■ MATERIAL TO PROCESS
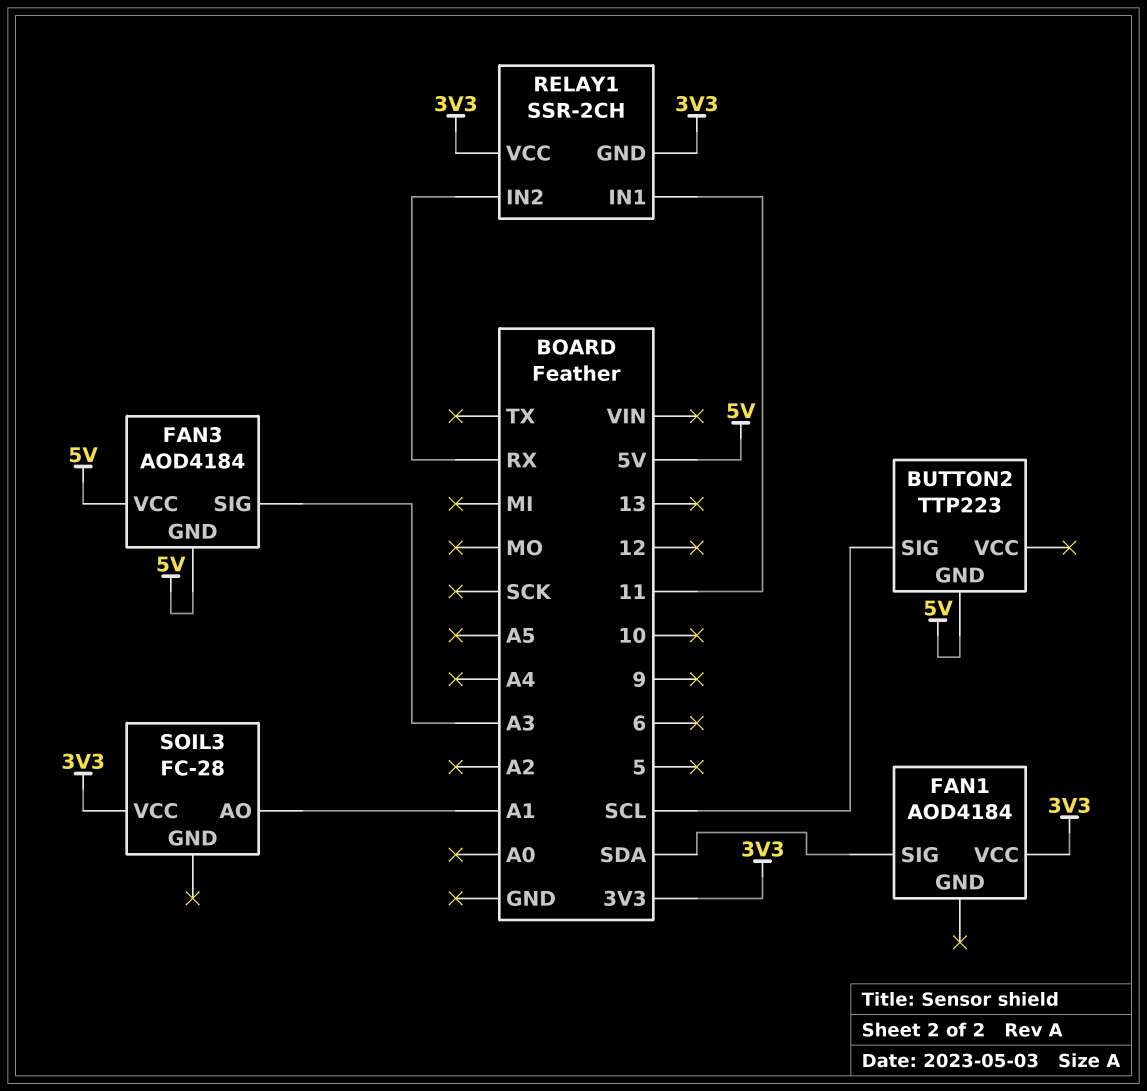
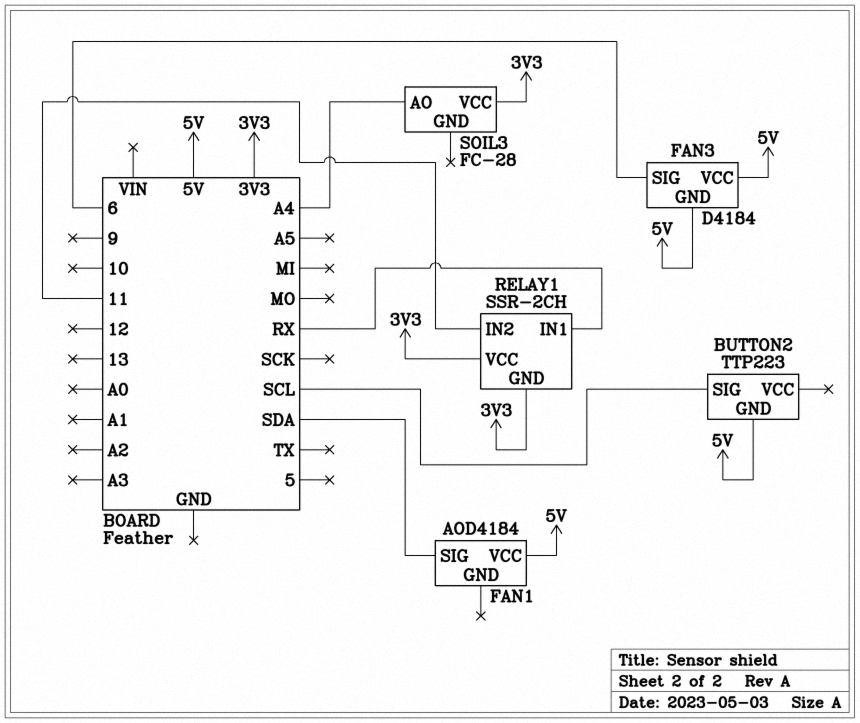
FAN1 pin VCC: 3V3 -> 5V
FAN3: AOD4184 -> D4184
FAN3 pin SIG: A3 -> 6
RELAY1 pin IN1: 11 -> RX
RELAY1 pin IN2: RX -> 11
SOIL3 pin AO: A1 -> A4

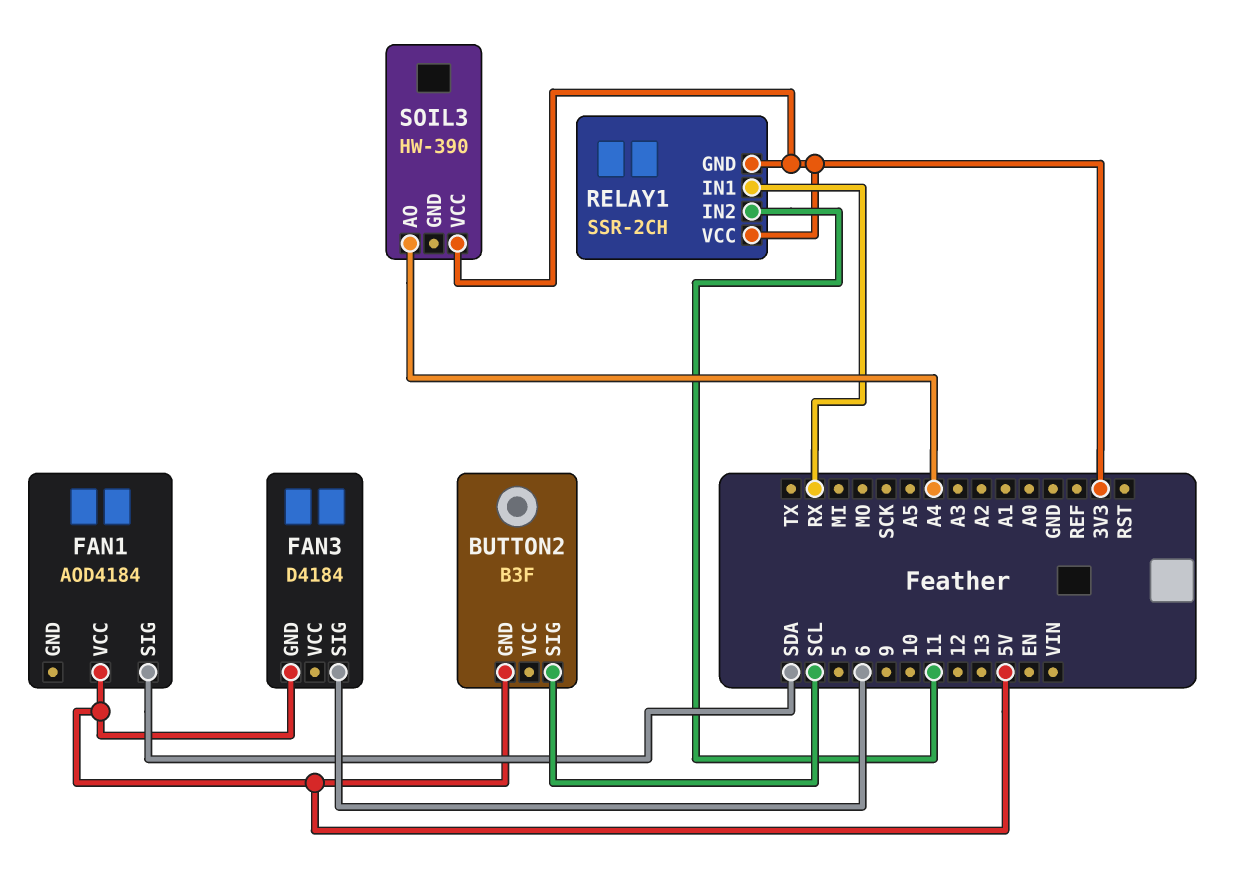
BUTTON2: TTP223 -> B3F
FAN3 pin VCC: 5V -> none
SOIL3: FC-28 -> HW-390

■ THE PROBLEM
Write out only the lines from the one that contains "RELAY1 pin IN2: RX -> 11" through the last line of the records above, both included, word for word and without the pictures.

■ EXPECTED ANSWER
RELAY1 pin IN2: RX -> 11
SOIL3 pin AO: A1 -> A4

BUTTON2: TTP223 -> B3F
FAN3 pin VCC: 5V -> none
SOIL3: FC-28 -> HW-390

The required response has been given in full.